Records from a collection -
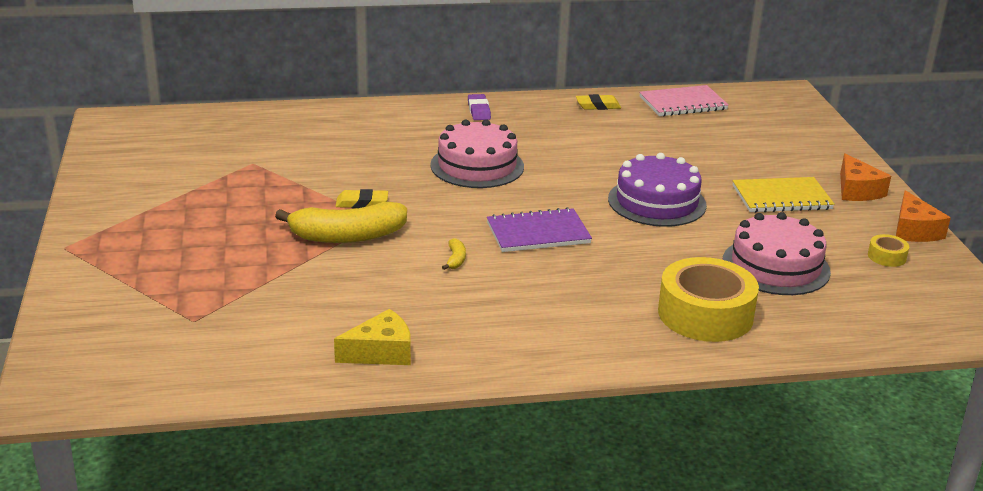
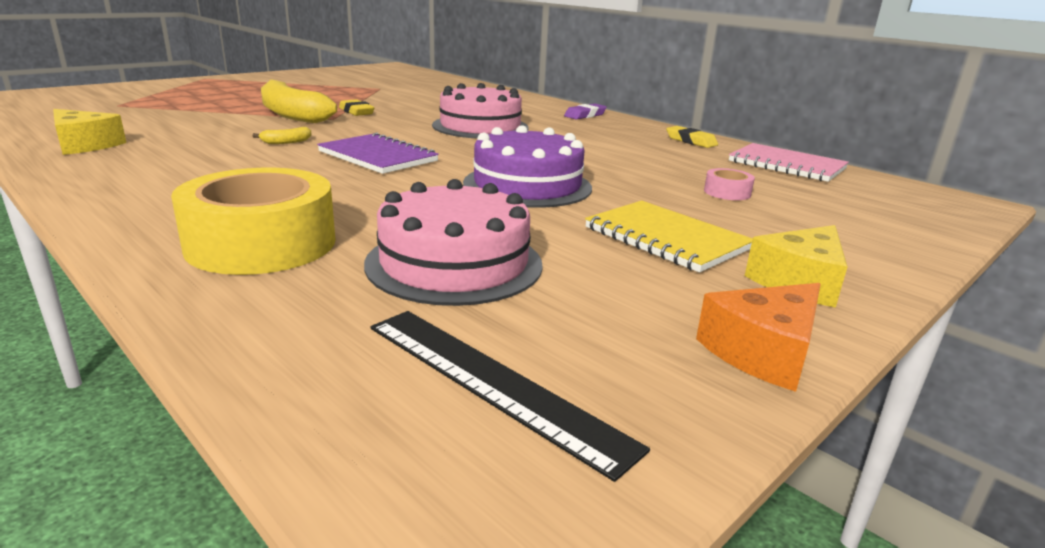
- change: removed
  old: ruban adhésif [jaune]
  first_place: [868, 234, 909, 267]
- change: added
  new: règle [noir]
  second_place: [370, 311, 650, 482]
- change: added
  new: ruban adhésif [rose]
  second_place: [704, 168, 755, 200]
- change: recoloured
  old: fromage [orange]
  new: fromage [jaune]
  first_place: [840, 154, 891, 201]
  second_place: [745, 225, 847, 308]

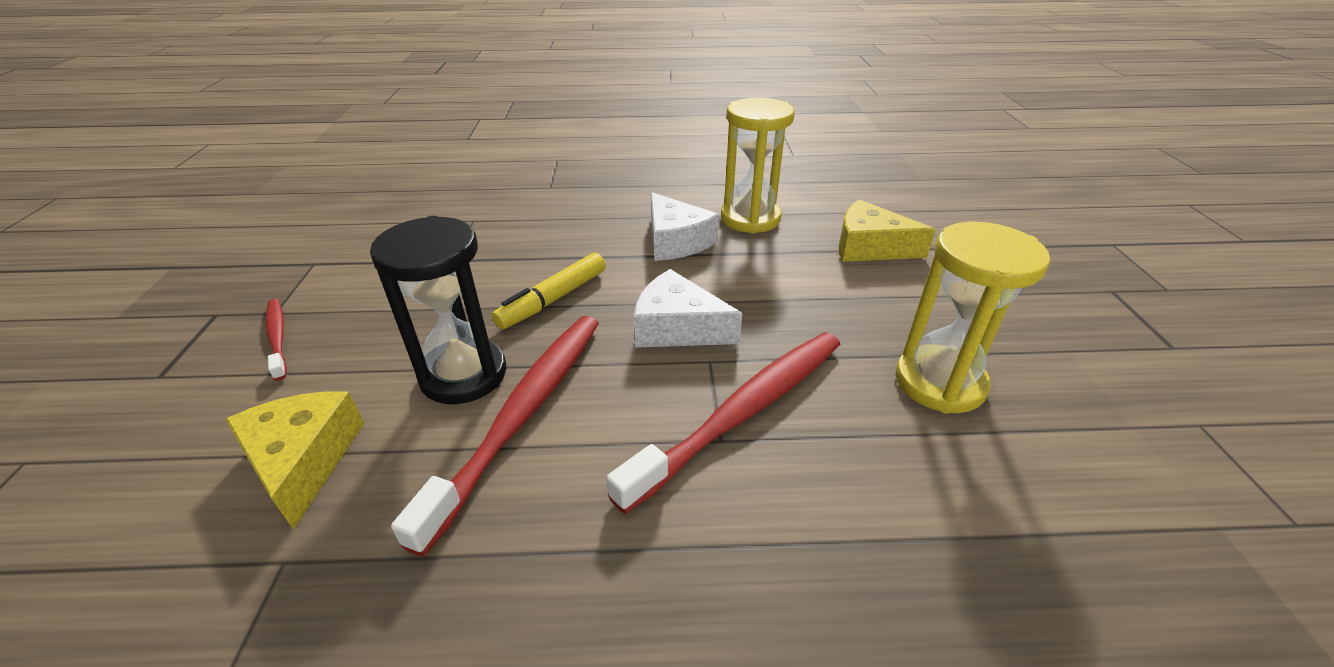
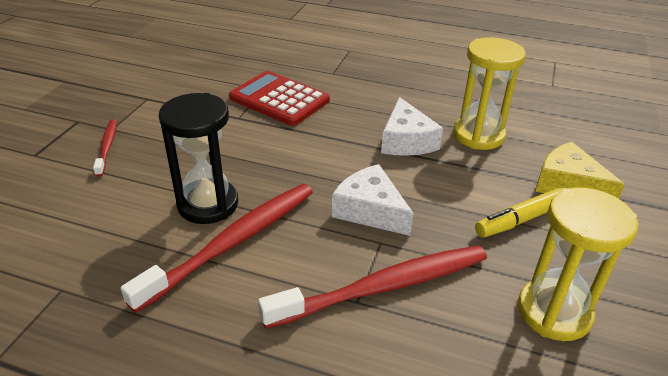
- change: removed
  old: fromage [jaune]
  first_place: [225, 391, 364, 530]
- change: added
  new: calculatrice [rouge]
  second_place: [229, 71, 330, 126]
- change: moved
  old: feutre [jaune]
  first_place: [492, 253, 606, 329]
  second_place: [475, 187, 565, 237]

TASK TO COMPLETE -
Would you retype the lines from the line containing "first_place: [868, 234, 909, 267]" to the final line of the entries above, exactly as given and without pictures?

ANSWER TO THIS PROBLEM -
  first_place: [868, 234, 909, 267]
- change: added
  new: règle [noir]
  second_place: [370, 311, 650, 482]
- change: added
  new: ruban adhésif [rose]
  second_place: [704, 168, 755, 200]
- change: recoloured
  old: fromage [orange]
  new: fromage [jaune]
  first_place: [840, 154, 891, 201]
  second_place: [745, 225, 847, 308]

- change: removed
  old: fromage [jaune]
  first_place: [225, 391, 364, 530]
- change: added
  new: calculatrice [rouge]
  second_place: [229, 71, 330, 126]
- change: moved
  old: feutre [jaune]
  first_place: [492, 253, 606, 329]
  second_place: [475, 187, 565, 237]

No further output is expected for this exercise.